Task instructions:
Tell how many lines of the data below have the string "screwdriver" in them. Say nothing more.

⟨

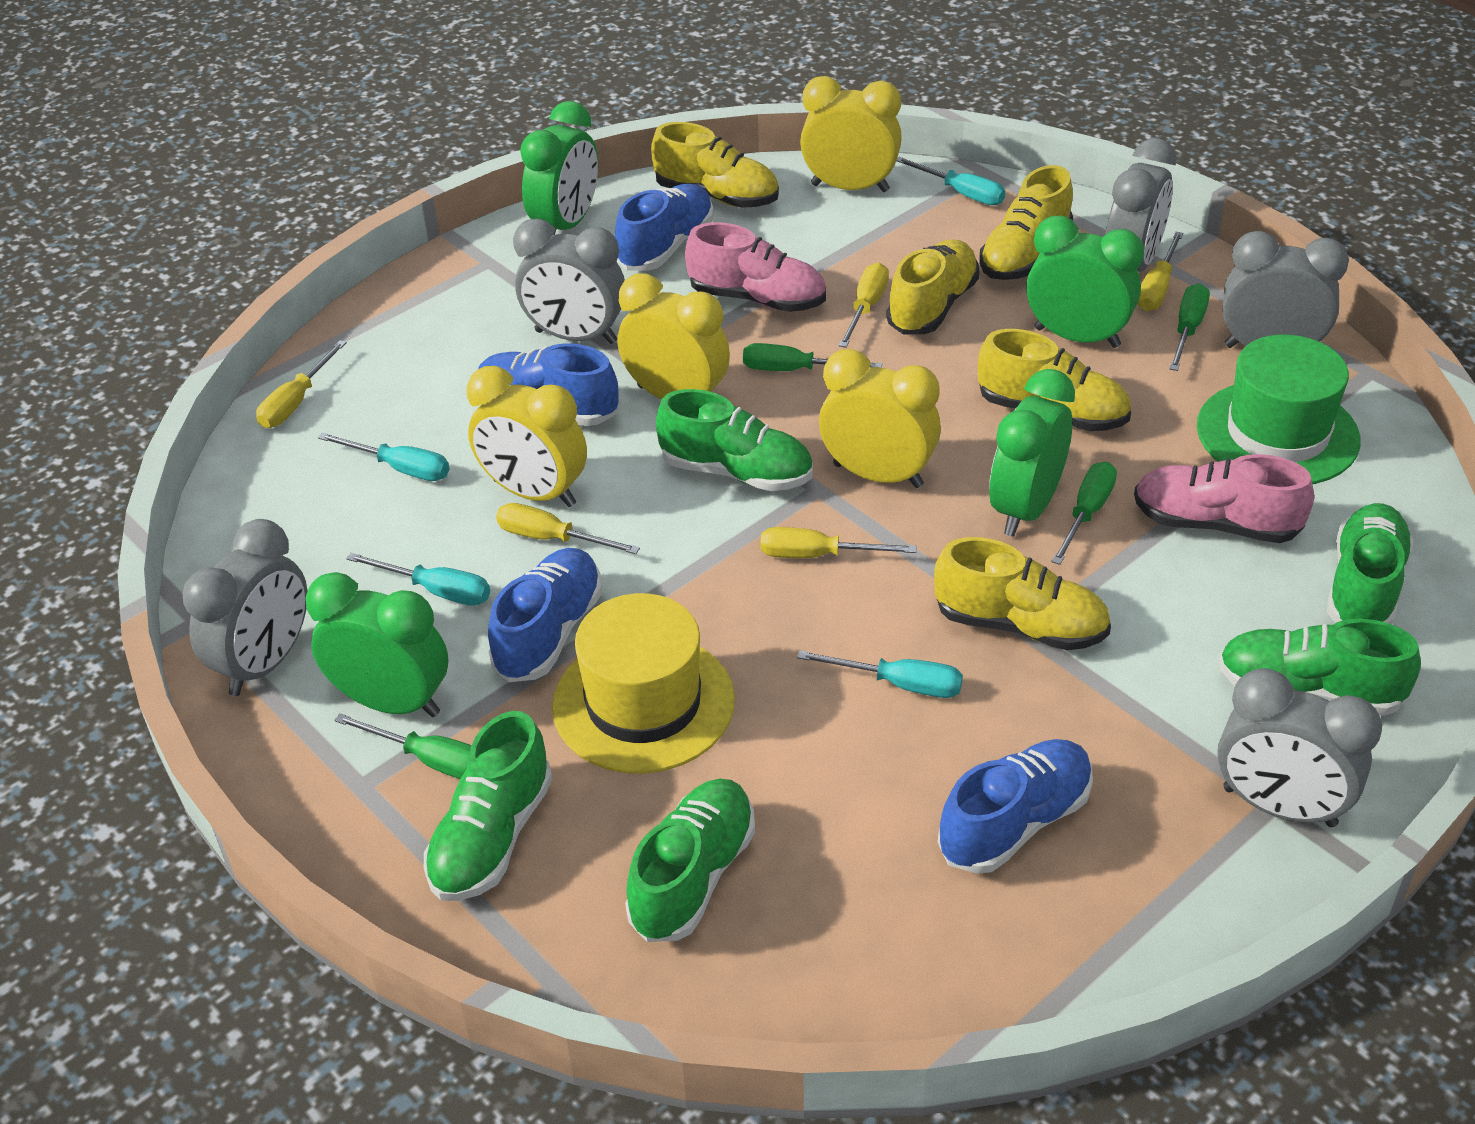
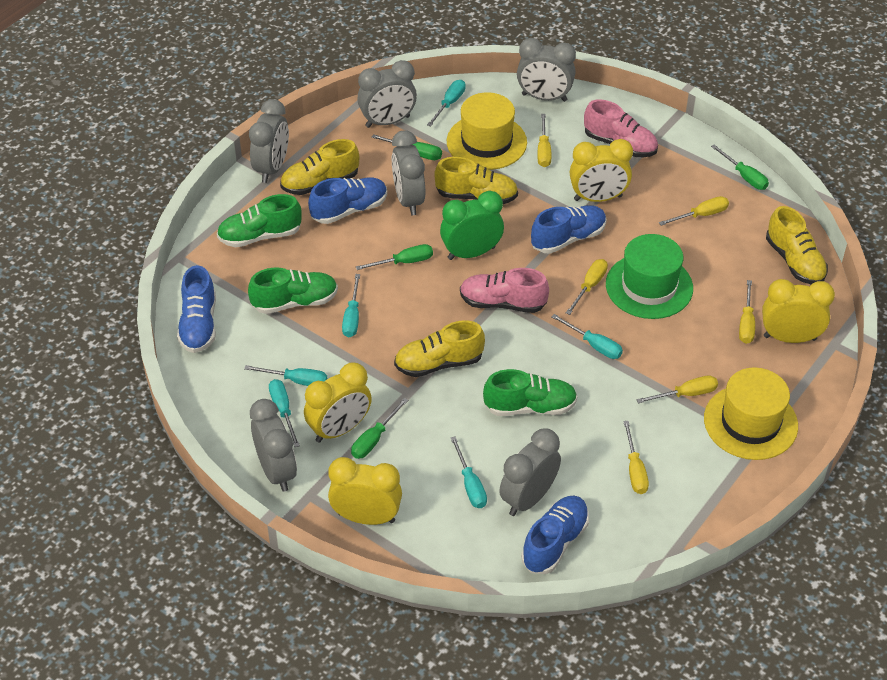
green clock: 4 -> 1
green shoe: 5 -> 3
grey clock: 5 -> 6
turquoise screwdriver: 4 -> 6
yellow hat: 1 -> 2
yellow screwdriver: 5 -> 6
yellow shoe: 5 -> 4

⟩

Solution for this task:
2